== Extracted records ==
((

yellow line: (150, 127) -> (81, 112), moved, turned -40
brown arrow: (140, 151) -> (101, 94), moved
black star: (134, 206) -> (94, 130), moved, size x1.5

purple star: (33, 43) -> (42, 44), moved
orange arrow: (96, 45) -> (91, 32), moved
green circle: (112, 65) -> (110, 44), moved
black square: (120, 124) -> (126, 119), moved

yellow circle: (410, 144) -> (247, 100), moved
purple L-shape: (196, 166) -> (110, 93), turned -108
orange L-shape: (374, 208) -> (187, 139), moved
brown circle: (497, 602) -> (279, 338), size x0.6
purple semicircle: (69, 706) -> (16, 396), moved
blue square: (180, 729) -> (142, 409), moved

))
((

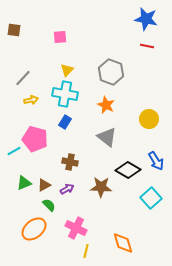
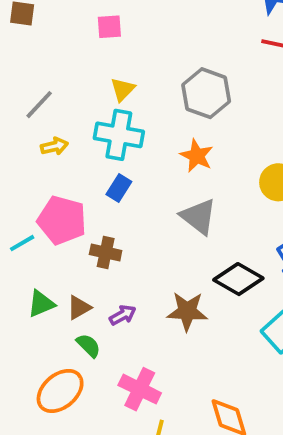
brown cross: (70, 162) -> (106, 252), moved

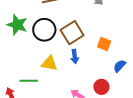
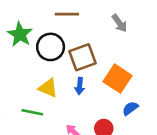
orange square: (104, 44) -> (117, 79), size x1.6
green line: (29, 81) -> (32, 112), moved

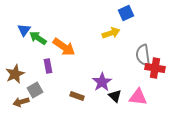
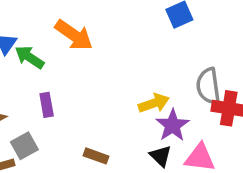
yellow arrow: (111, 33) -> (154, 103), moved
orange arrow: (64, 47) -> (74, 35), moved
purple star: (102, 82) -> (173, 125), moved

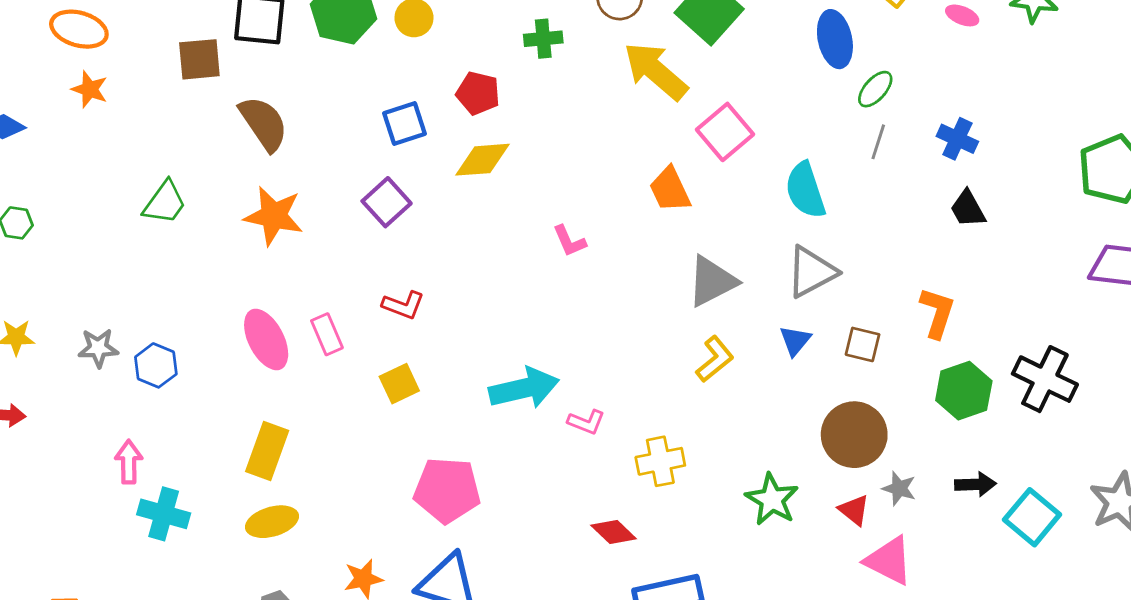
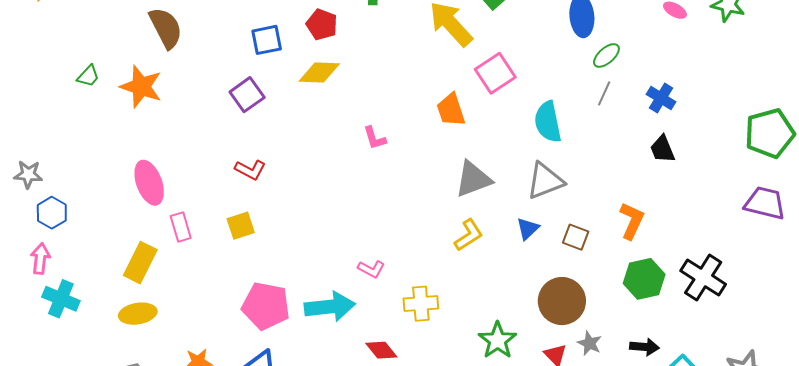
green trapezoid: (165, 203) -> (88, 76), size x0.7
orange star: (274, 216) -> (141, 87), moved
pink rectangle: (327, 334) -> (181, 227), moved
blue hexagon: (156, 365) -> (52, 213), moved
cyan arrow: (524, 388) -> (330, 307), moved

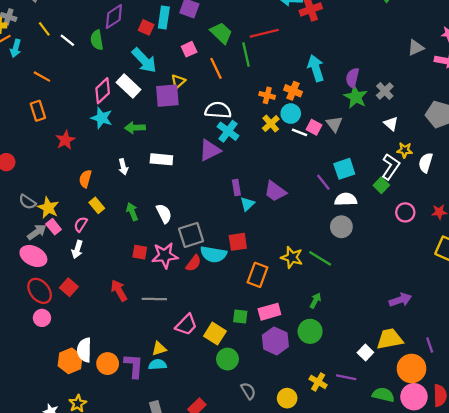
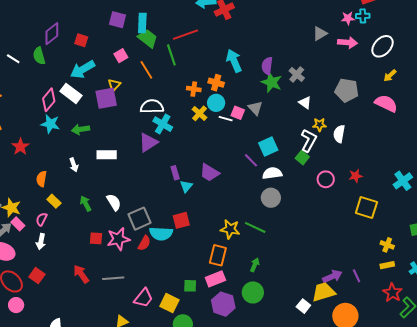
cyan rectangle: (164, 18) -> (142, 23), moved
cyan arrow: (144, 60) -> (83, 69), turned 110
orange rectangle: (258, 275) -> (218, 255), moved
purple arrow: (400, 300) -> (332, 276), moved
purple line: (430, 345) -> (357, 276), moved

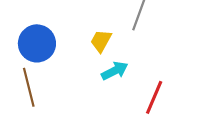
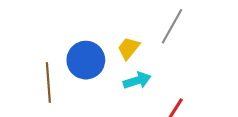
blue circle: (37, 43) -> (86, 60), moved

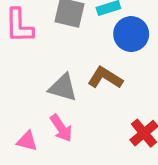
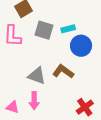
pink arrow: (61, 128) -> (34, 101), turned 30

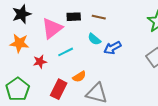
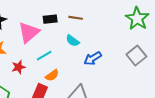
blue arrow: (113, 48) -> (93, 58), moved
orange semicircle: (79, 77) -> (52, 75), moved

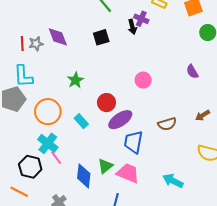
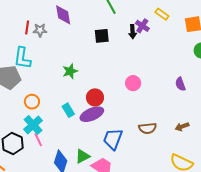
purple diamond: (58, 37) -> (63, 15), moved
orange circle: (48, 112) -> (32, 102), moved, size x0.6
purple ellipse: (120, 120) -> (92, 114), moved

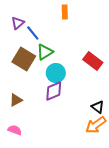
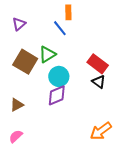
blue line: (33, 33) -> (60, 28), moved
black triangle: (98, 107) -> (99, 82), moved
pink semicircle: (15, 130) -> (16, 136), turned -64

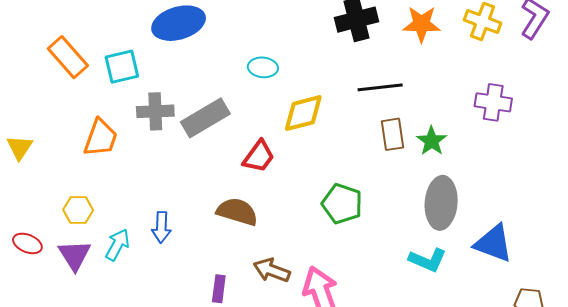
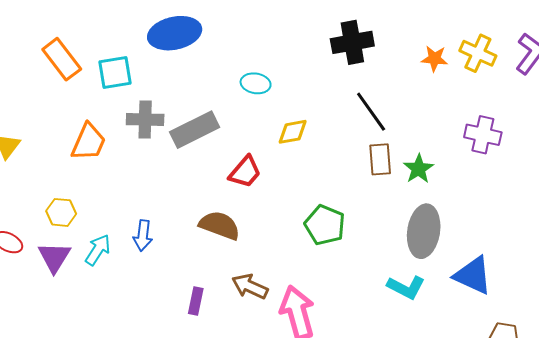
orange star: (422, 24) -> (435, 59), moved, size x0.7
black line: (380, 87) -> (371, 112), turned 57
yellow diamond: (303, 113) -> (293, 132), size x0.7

))

== TASK TO CARRY OUT ==
Exact copy, pictures excluded: from the line with "pink rectangle: (327, 334)" up to and including the line with "purple line: (430, 345) -> (357, 276), moved" in the data above.

== EXPECTED ANSWER ==
pink rectangle: (327, 334) -> (181, 227), moved
blue hexagon: (156, 365) -> (52, 213), moved
cyan arrow: (524, 388) -> (330, 307), moved

cyan rectangle: (164, 18) -> (142, 23), moved
cyan arrow: (144, 60) -> (83, 69), turned 110
orange rectangle: (258, 275) -> (218, 255), moved
purple arrow: (400, 300) -> (332, 276), moved
purple line: (430, 345) -> (357, 276), moved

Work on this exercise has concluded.